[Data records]
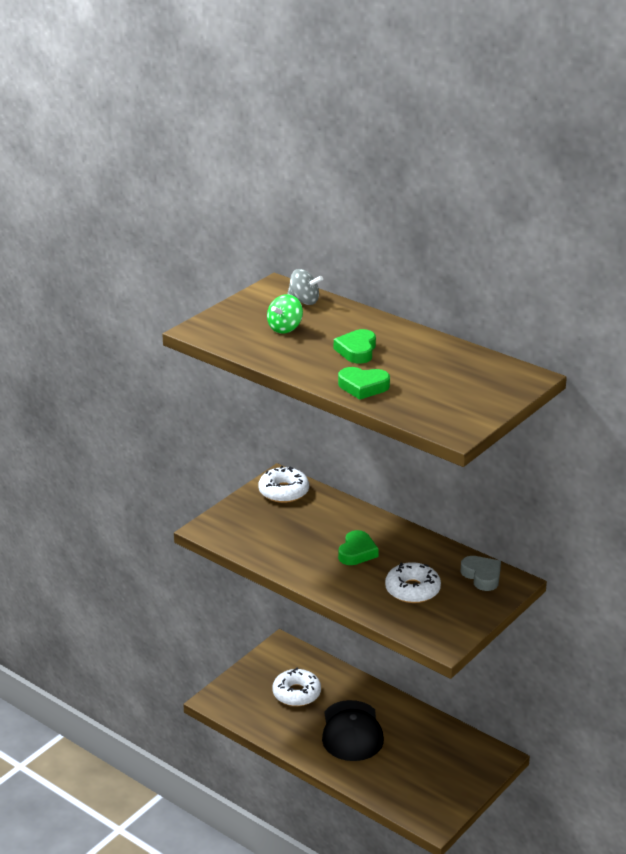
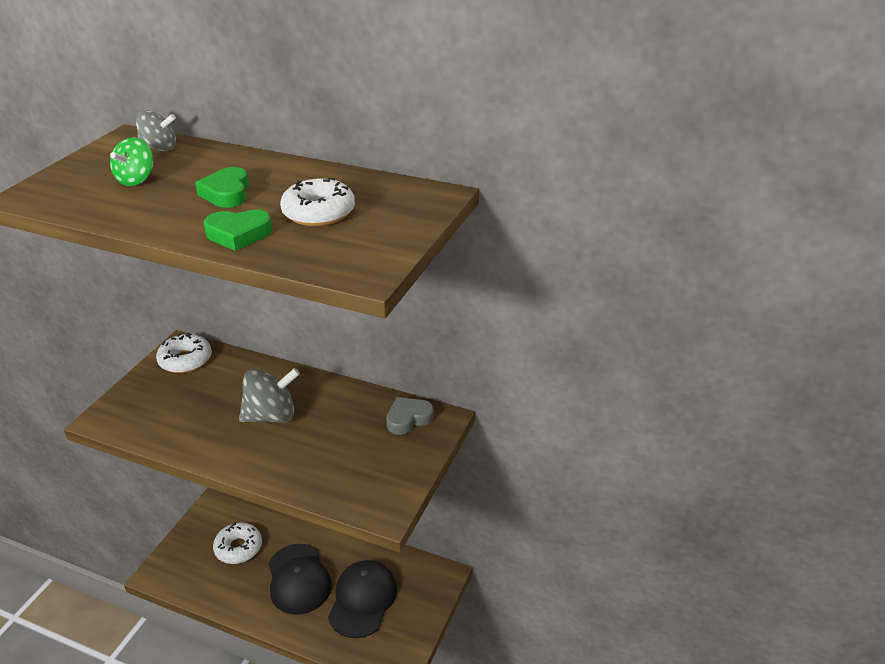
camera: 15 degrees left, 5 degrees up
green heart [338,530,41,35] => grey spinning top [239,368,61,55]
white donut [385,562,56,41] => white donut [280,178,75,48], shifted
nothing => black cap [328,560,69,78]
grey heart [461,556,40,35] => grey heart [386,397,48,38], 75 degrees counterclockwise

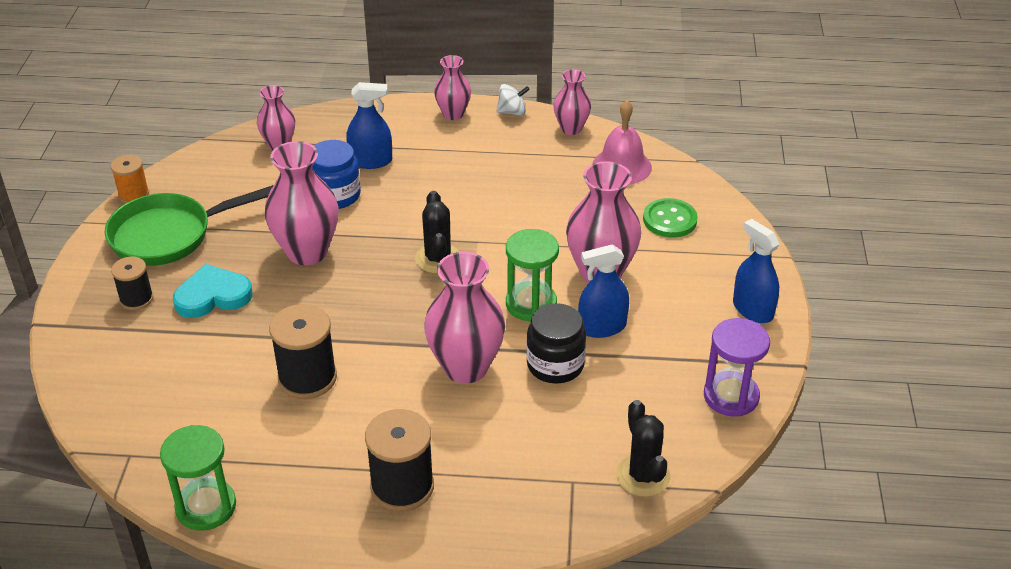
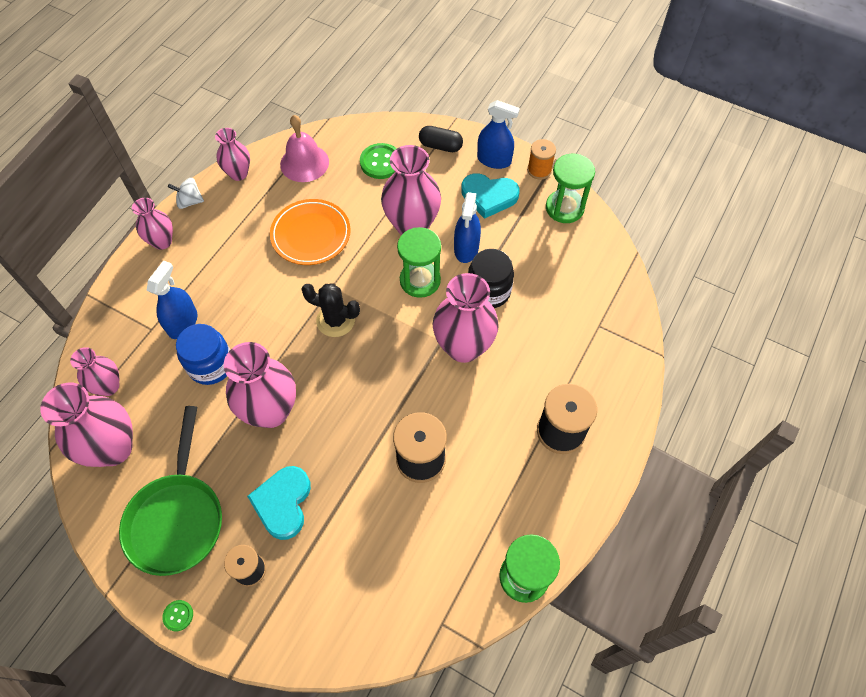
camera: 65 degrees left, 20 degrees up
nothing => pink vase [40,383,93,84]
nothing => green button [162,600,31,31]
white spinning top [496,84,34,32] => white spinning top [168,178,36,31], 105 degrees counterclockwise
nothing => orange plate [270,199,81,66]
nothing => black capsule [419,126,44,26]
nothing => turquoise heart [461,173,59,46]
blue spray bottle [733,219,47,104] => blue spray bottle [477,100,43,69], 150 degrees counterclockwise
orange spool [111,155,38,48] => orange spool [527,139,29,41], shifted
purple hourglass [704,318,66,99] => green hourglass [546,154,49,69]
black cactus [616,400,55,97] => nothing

_Goal of the exercise_
Will you return exactly the lines above from the one with "nothing => orange plate [270,199,81,66]" down to the one with "blue spray bottle [733,219,47,104]", counting both as part of the range?

_Output below_
nothing => orange plate [270,199,81,66]
nothing => black capsule [419,126,44,26]
nothing => turquoise heart [461,173,59,46]
blue spray bottle [733,219,47,104] => blue spray bottle [477,100,43,69], 150 degrees counterclockwise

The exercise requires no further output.